MATERIAL FOR THIS EXERCISE:
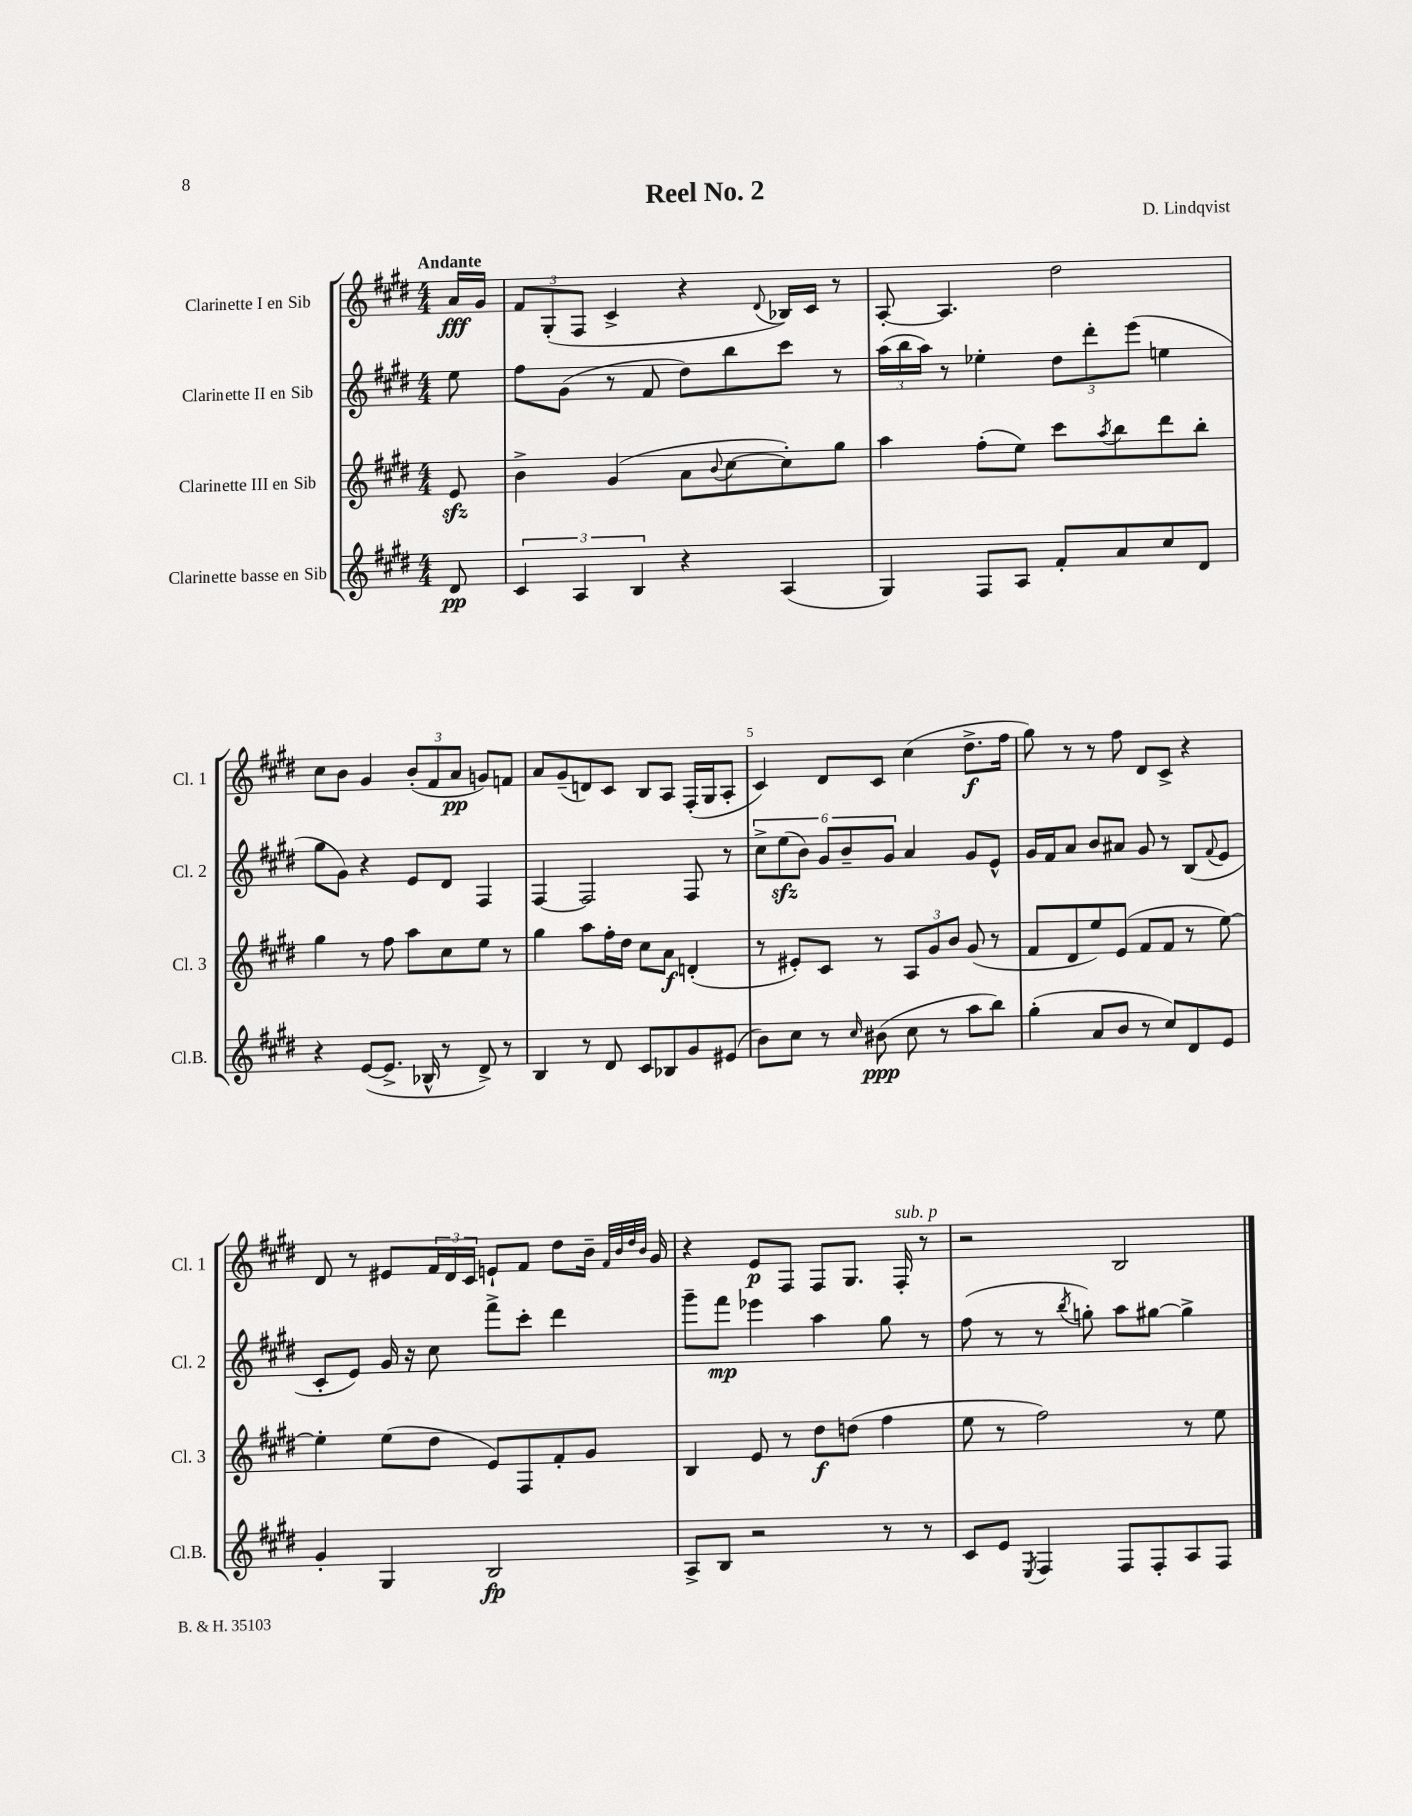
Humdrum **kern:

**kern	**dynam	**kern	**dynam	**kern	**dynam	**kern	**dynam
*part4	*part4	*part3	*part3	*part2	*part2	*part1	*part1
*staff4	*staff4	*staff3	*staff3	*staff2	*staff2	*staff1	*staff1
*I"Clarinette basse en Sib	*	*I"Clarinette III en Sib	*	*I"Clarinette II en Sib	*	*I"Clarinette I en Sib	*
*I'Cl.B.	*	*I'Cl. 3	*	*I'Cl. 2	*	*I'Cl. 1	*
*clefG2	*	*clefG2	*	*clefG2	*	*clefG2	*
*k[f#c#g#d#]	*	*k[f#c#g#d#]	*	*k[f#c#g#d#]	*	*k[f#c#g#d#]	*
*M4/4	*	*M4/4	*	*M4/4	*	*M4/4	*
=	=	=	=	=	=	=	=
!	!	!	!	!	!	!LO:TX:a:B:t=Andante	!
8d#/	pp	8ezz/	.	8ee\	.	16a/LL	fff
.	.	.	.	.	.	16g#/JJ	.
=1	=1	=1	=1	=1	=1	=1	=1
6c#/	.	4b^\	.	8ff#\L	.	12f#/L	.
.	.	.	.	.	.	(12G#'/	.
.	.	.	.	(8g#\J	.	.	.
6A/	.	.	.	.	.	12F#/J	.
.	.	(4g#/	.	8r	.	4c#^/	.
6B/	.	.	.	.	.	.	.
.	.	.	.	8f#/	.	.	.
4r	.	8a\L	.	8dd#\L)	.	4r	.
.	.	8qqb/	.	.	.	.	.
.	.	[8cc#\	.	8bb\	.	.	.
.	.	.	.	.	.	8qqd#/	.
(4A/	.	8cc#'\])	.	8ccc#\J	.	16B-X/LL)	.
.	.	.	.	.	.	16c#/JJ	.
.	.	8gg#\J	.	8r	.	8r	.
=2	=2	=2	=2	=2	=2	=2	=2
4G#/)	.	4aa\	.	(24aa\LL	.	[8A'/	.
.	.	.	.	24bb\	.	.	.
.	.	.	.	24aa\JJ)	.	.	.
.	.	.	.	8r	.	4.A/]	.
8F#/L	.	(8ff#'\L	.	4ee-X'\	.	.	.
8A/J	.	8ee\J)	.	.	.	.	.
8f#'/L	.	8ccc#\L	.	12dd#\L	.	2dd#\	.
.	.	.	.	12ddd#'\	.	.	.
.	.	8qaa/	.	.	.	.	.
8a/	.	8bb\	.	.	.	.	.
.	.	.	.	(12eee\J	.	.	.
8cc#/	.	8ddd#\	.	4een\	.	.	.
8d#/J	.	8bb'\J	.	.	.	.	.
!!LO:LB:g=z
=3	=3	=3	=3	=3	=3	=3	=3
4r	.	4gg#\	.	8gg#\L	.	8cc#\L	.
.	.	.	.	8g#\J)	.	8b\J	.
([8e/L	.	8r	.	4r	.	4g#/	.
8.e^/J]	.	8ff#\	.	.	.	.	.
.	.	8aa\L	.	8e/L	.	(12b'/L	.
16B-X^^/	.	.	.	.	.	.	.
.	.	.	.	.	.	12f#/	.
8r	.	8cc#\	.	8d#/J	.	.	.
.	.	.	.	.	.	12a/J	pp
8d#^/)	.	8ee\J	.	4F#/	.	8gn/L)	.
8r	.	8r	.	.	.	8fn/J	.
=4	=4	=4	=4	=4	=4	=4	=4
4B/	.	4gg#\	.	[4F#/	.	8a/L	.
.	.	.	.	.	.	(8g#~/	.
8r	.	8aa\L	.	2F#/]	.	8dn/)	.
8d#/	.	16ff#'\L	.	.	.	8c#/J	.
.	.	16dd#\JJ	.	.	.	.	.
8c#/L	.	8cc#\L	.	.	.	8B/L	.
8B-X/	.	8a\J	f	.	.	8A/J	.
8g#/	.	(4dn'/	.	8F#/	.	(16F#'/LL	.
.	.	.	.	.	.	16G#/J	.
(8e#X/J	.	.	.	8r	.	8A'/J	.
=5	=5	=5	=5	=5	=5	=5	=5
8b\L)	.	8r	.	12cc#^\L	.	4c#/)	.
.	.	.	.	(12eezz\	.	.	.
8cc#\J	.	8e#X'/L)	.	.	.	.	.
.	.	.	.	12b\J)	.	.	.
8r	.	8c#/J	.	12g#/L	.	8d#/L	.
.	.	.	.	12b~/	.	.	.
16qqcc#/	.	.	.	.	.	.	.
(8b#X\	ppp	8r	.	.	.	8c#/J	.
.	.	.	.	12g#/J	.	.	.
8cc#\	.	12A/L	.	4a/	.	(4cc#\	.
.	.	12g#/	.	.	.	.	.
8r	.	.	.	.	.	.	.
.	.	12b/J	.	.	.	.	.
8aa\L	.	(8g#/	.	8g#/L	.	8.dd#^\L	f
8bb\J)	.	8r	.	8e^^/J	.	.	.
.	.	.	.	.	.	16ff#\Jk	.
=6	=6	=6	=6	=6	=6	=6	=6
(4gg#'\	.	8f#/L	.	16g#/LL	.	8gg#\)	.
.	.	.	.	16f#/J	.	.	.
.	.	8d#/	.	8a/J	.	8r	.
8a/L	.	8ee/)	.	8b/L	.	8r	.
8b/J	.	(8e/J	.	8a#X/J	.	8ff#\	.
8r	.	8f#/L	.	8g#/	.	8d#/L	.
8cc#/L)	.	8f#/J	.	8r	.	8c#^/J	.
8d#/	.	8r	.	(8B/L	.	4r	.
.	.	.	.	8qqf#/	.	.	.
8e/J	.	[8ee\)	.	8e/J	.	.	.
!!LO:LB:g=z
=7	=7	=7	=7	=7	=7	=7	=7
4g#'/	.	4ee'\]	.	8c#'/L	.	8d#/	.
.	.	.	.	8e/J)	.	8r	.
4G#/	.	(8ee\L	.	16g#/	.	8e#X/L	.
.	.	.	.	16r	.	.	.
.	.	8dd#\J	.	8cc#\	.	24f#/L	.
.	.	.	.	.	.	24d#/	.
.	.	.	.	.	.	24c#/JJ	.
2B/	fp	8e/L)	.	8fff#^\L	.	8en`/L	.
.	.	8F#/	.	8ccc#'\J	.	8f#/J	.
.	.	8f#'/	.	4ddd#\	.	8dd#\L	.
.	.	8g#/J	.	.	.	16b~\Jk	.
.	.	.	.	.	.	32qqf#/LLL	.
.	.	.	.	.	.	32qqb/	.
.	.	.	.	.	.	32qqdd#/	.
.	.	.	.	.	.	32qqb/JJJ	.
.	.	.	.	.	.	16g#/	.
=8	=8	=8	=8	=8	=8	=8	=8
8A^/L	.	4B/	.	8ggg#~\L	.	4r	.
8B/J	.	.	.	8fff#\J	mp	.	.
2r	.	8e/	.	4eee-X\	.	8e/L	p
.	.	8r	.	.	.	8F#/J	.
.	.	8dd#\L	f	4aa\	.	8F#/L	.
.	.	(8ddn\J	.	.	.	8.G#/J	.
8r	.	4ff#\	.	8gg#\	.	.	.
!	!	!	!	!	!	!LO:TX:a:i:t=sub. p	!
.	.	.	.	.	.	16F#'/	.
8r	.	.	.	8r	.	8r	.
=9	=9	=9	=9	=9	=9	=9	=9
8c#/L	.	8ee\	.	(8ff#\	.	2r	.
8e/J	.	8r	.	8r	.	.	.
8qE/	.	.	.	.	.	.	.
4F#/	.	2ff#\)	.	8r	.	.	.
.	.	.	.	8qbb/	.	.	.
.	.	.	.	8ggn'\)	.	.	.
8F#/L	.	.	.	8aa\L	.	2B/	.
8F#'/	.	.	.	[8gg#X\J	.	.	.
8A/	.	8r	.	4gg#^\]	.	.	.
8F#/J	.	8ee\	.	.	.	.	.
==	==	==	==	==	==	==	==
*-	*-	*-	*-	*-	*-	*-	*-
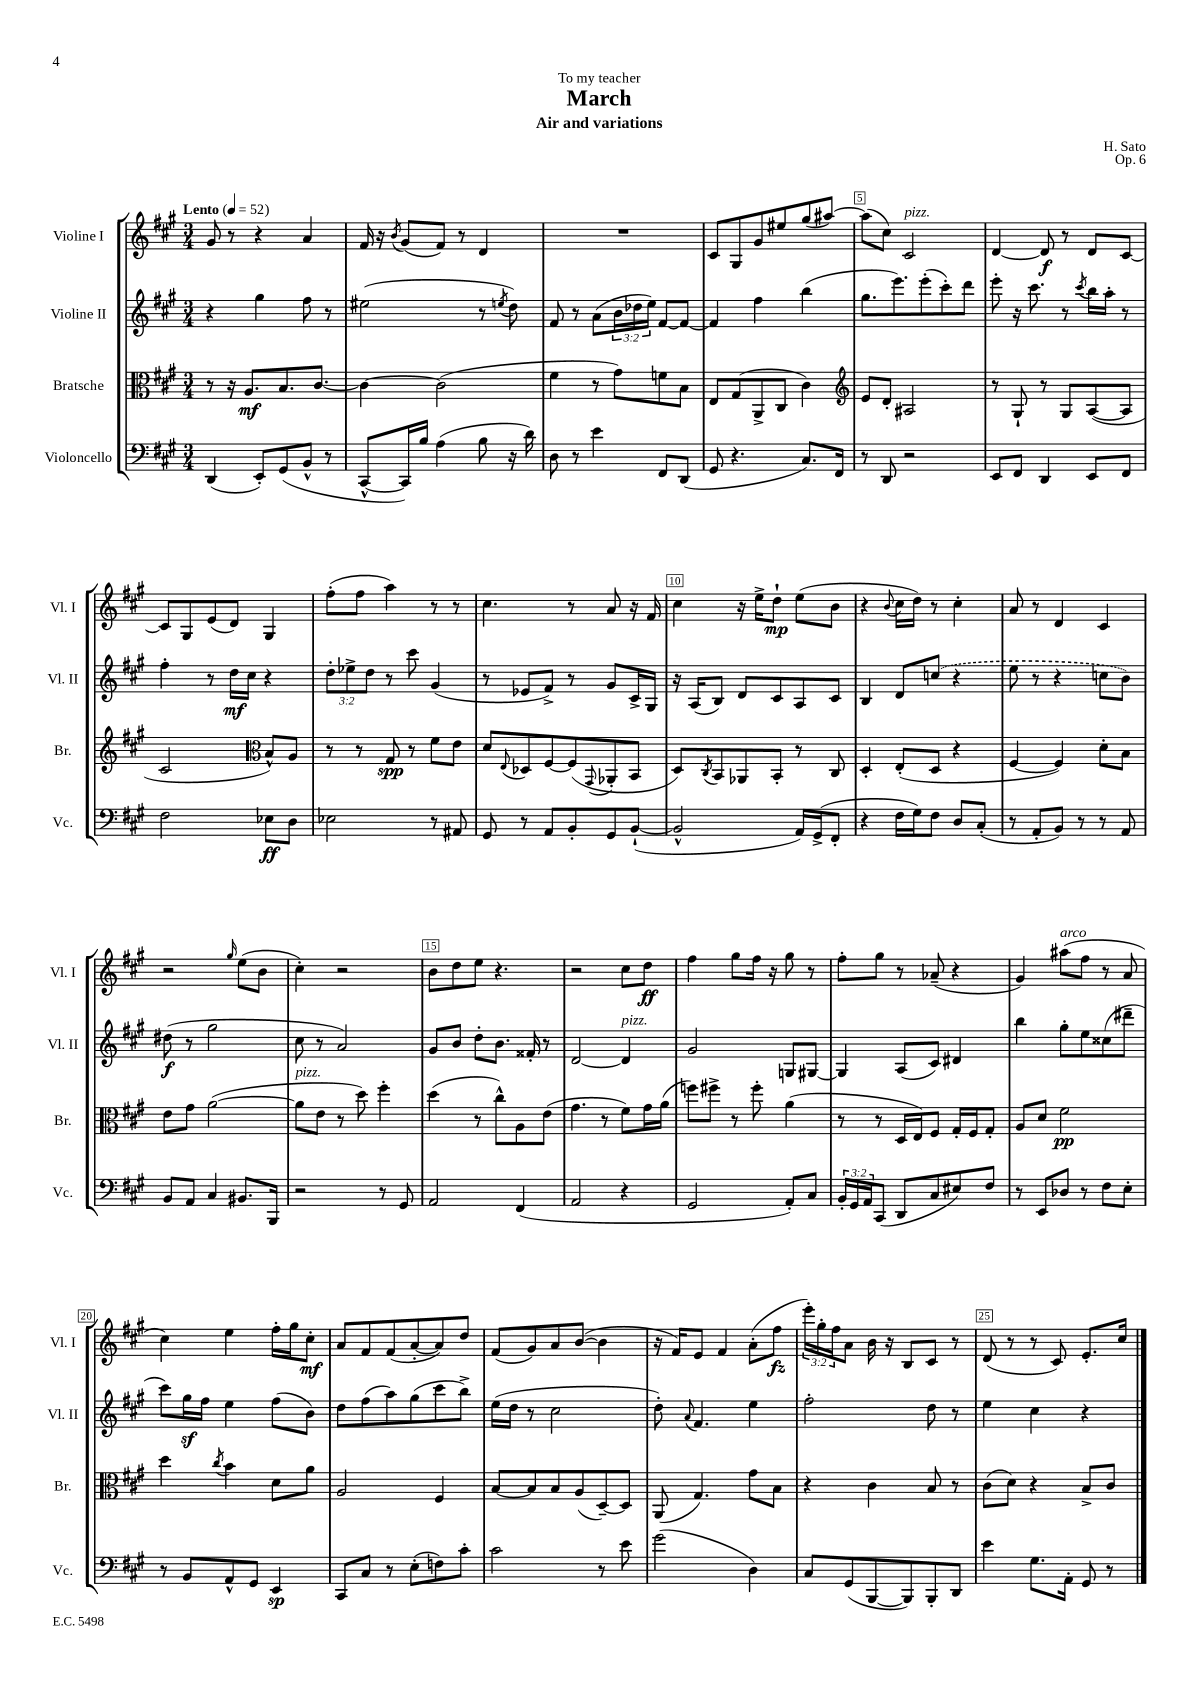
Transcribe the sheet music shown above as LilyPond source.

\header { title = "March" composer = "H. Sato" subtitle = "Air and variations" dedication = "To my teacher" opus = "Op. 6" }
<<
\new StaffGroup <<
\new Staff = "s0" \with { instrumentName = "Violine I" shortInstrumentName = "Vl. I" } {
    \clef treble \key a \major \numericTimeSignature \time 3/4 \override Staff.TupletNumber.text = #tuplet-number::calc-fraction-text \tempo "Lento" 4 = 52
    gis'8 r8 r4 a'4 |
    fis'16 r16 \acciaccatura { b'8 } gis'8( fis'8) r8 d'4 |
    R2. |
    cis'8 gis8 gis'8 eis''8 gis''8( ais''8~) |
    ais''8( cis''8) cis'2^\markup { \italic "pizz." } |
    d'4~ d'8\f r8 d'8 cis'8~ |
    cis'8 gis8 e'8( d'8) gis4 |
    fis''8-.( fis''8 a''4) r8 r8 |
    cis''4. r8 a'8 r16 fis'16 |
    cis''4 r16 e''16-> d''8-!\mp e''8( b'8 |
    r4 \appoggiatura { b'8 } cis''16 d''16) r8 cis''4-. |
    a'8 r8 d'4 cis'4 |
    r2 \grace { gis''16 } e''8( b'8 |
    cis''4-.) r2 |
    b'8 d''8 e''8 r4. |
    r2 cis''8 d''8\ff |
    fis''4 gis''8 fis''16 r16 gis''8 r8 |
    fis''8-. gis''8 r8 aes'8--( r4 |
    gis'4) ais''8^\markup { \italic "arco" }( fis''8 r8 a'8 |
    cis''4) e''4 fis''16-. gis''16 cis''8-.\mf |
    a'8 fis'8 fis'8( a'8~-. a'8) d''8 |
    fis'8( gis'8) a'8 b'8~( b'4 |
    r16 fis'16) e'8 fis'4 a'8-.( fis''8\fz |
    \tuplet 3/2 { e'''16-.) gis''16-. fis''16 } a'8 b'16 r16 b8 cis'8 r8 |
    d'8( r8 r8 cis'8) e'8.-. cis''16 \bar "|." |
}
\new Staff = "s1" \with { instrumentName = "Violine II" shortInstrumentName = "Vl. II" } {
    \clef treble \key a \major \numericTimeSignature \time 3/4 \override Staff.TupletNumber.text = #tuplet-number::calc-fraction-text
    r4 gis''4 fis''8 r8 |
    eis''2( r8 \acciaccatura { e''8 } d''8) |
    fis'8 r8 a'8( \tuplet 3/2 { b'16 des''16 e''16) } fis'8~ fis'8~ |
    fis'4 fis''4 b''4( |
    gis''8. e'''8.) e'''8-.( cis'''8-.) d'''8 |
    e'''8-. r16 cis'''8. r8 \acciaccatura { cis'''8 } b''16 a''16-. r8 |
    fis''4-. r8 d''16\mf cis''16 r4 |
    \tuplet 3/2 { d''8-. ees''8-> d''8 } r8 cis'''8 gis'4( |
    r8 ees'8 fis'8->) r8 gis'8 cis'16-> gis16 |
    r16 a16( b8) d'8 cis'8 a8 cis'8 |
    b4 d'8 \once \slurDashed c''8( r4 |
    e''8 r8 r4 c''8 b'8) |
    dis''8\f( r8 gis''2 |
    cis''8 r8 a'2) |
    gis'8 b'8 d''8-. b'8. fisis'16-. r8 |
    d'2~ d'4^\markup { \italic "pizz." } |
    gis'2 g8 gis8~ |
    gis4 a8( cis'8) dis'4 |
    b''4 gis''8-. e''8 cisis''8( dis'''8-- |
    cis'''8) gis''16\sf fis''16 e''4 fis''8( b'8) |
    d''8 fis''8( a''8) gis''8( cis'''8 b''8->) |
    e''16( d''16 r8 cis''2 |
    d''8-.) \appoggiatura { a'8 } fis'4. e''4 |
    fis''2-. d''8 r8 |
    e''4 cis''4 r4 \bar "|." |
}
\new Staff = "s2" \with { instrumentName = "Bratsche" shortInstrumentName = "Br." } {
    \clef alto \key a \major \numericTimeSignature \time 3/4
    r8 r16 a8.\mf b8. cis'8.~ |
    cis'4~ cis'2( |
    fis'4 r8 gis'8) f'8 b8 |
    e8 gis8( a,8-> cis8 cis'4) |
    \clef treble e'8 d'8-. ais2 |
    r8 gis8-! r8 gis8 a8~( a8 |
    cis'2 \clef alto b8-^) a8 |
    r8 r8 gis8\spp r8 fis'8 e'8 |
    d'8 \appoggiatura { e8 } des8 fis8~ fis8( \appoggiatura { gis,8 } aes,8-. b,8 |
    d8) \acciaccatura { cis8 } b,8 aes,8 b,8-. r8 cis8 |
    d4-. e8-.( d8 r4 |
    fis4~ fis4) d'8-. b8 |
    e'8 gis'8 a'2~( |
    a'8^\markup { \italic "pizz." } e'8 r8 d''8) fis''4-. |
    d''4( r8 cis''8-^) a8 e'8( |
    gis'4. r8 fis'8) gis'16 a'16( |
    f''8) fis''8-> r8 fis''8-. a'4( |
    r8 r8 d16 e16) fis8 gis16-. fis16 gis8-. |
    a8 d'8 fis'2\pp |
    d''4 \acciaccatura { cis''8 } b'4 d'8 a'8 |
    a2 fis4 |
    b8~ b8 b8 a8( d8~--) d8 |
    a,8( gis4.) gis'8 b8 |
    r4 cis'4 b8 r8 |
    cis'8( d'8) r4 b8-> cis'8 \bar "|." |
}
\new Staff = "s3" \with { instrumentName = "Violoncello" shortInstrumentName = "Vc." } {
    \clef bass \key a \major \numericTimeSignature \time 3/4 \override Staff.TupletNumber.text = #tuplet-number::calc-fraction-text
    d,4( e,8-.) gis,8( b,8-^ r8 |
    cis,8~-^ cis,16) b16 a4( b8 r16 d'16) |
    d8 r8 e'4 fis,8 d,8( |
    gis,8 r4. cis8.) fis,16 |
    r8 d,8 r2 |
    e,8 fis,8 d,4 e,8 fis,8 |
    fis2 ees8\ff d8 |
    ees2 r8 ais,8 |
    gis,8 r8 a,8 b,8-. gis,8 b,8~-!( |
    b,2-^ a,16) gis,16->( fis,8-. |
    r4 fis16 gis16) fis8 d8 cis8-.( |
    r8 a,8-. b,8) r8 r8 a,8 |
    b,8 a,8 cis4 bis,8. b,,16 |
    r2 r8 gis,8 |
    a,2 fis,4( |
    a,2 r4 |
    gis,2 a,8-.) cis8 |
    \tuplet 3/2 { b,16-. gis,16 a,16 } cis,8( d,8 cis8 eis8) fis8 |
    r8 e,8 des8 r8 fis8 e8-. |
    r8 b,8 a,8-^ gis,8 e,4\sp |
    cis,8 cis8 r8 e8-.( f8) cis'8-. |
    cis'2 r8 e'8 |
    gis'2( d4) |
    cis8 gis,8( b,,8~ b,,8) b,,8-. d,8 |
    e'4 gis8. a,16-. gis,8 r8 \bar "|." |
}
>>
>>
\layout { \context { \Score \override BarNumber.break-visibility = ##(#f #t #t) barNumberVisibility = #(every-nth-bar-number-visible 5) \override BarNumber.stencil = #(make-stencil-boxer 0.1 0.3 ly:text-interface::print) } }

STATED EXERCISE:
How many lines of the material above contain the string "acciaccatura", matching case exactly? Reply with the number alone.

FINAL ANSWER:
5